Problem.
From the entries below, extract each line that contains the string "with".

start Records for the exercise

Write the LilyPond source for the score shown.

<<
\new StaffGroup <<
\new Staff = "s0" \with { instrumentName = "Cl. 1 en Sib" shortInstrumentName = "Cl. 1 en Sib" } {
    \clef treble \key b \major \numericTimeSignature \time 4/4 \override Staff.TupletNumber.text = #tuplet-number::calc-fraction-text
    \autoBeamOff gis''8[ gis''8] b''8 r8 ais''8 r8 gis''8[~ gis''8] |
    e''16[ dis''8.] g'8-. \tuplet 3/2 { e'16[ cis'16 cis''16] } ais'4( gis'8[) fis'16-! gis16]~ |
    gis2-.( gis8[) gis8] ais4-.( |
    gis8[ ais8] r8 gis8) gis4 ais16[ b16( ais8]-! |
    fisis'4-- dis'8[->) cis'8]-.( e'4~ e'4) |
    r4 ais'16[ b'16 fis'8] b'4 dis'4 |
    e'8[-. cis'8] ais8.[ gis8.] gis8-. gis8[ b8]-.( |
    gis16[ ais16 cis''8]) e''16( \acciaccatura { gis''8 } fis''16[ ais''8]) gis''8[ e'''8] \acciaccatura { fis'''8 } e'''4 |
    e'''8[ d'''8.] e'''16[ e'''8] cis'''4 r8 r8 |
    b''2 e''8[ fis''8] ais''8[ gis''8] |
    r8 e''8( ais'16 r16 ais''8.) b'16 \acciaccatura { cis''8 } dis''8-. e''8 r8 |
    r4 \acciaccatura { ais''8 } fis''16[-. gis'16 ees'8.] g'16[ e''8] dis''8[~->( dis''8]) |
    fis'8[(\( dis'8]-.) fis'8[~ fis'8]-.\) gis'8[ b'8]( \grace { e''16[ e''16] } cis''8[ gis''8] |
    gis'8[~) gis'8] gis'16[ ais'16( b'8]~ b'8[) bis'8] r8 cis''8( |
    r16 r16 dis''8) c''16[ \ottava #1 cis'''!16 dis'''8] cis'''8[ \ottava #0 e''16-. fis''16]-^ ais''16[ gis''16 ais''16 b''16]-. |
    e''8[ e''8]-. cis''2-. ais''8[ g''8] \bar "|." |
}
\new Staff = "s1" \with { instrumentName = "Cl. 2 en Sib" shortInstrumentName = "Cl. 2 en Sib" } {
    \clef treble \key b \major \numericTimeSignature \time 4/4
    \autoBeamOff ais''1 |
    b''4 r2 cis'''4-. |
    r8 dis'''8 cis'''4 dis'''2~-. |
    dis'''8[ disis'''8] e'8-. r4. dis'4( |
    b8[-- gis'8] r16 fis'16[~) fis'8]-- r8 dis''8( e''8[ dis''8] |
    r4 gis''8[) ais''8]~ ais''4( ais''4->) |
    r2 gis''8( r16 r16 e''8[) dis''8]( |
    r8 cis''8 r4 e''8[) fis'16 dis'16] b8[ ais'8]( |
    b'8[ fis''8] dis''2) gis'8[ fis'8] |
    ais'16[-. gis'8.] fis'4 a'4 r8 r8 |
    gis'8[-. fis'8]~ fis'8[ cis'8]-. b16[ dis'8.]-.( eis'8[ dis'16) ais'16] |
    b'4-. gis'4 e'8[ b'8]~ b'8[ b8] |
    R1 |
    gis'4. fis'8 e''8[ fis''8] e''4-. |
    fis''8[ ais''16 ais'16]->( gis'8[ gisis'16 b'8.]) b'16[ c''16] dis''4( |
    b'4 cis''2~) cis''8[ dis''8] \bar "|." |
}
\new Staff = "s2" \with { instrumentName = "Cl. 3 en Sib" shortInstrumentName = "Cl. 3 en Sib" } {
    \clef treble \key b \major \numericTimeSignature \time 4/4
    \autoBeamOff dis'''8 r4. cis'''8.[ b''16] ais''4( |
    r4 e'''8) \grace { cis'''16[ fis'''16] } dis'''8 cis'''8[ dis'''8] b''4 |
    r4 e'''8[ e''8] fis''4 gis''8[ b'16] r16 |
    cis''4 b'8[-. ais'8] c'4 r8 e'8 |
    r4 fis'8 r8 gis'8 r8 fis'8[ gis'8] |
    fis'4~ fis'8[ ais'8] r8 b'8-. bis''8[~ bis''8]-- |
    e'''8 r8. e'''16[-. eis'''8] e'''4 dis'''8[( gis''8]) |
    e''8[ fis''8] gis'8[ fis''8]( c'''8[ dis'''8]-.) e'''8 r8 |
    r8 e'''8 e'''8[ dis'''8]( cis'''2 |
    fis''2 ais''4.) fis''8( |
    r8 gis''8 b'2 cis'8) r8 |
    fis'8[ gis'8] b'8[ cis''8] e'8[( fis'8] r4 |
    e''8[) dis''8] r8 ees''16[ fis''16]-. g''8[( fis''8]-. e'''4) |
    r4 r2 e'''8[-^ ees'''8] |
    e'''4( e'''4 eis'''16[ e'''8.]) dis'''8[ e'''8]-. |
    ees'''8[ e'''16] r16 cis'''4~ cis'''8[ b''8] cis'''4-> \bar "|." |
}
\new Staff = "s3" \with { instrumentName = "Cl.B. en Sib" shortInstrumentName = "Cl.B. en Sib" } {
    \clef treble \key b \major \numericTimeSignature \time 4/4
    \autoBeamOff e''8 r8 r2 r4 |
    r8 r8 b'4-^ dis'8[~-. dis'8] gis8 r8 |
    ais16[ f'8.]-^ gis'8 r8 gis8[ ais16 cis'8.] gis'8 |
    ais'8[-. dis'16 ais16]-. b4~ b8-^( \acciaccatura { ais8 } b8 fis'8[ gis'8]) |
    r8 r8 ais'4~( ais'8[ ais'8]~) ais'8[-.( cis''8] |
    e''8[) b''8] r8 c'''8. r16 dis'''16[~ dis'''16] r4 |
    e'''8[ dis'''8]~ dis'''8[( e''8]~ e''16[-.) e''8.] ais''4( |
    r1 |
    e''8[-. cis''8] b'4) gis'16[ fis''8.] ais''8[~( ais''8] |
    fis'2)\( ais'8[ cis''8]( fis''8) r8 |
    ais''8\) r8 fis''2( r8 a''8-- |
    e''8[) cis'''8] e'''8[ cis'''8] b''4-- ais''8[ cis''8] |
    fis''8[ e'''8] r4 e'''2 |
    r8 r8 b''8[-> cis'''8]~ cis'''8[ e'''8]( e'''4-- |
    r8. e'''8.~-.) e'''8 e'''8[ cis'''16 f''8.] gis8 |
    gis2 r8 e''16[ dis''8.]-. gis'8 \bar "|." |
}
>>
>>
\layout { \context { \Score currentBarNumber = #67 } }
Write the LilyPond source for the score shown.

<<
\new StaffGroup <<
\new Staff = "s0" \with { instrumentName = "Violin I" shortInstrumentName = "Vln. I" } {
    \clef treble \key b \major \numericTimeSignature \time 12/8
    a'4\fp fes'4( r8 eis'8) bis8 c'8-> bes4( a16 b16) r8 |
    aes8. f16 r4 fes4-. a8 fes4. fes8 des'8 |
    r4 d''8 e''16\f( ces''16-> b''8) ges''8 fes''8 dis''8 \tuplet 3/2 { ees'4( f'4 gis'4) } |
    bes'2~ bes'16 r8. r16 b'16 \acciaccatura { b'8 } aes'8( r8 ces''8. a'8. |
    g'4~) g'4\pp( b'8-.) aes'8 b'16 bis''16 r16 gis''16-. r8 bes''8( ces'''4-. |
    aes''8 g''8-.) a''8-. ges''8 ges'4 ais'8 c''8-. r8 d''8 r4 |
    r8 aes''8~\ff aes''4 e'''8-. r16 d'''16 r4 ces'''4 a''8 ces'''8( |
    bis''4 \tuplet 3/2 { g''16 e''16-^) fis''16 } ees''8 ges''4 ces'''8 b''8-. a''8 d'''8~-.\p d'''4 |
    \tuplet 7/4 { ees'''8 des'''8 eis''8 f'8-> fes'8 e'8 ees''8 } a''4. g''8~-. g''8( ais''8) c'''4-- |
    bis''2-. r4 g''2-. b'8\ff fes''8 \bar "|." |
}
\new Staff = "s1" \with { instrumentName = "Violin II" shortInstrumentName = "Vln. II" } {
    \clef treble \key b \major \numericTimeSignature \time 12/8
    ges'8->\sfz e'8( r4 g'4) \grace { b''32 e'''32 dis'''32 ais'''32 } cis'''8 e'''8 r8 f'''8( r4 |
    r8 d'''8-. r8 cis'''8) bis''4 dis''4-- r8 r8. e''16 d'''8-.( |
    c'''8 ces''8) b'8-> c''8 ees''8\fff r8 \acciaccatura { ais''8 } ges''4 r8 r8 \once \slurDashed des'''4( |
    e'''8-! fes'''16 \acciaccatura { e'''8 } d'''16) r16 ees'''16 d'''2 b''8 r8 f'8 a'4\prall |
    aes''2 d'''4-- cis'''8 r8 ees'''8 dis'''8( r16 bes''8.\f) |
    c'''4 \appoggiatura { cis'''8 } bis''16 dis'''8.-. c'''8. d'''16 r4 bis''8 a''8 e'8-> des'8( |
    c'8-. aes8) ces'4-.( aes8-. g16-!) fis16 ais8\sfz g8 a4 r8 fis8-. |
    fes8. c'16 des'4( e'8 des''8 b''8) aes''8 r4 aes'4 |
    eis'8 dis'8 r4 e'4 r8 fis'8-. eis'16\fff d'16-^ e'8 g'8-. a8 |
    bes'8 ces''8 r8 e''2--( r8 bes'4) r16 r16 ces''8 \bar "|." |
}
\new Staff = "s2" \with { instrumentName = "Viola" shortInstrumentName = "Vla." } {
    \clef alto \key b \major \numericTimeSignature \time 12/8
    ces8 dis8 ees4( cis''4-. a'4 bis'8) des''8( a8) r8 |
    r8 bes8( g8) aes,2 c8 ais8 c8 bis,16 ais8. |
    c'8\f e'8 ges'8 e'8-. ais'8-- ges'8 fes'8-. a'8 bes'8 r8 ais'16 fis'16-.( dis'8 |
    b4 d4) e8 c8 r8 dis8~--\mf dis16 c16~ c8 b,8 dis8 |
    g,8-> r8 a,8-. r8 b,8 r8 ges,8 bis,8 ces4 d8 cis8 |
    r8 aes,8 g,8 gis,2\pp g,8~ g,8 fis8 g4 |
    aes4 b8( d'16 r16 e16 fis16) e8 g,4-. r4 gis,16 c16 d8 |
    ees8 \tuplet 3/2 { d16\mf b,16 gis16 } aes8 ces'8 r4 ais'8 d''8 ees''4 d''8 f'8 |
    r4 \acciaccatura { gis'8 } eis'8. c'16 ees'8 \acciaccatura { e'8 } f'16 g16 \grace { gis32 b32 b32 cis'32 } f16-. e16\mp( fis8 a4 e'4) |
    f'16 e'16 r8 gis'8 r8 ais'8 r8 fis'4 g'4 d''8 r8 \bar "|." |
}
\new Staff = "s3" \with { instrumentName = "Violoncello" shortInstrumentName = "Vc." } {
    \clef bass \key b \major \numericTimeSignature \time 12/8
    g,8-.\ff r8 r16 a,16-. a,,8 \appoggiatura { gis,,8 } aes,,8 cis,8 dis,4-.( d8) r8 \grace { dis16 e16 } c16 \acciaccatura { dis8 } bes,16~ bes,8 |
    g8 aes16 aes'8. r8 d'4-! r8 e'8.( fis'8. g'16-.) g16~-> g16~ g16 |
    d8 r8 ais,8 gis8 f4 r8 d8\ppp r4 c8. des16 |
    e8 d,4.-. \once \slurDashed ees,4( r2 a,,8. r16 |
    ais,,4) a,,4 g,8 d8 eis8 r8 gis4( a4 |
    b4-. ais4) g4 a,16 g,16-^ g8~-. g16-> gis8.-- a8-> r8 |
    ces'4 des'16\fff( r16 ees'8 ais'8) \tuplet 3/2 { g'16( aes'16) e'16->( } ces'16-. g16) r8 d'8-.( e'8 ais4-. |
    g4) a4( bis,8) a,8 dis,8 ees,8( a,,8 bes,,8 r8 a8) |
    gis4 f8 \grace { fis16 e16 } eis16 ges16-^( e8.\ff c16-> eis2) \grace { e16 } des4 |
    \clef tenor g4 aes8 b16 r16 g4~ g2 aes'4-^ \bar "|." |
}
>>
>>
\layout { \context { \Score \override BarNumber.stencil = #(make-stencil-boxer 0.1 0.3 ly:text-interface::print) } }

end Records for the exercise

Full response.
\new Staff = "s0" \with { instrumentName = "Cl. 1 en Sib" shortInstrumentName = "Cl. 1 en Sib" } {
\new Staff = "s1" \with { instrumentName = "Cl. 2 en Sib" shortInstrumentName = "Cl. 2 en Sib" } {
\new Staff = "s2" \with { instrumentName = "Cl. 3 en Sib" shortInstrumentName = "Cl. 3 en Sib" } {
\new Staff = "s3" \with { instrumentName = "Cl.B. en Sib" shortInstrumentName = "Cl.B. en Sib" } {
\new Staff = "s0" \with { instrumentName = "Violin I" shortInstrumentName = "Vln. I" } {
\new Staff = "s1" \with { instrumentName = "Violin II" shortInstrumentName = "Vln. II" } {
\new Staff = "s2" \with { instrumentName = "Viola" shortInstrumentName = "Vla." } {
\new Staff = "s3" \with { instrumentName = "Violoncello" shortInstrumentName = "Vc." } {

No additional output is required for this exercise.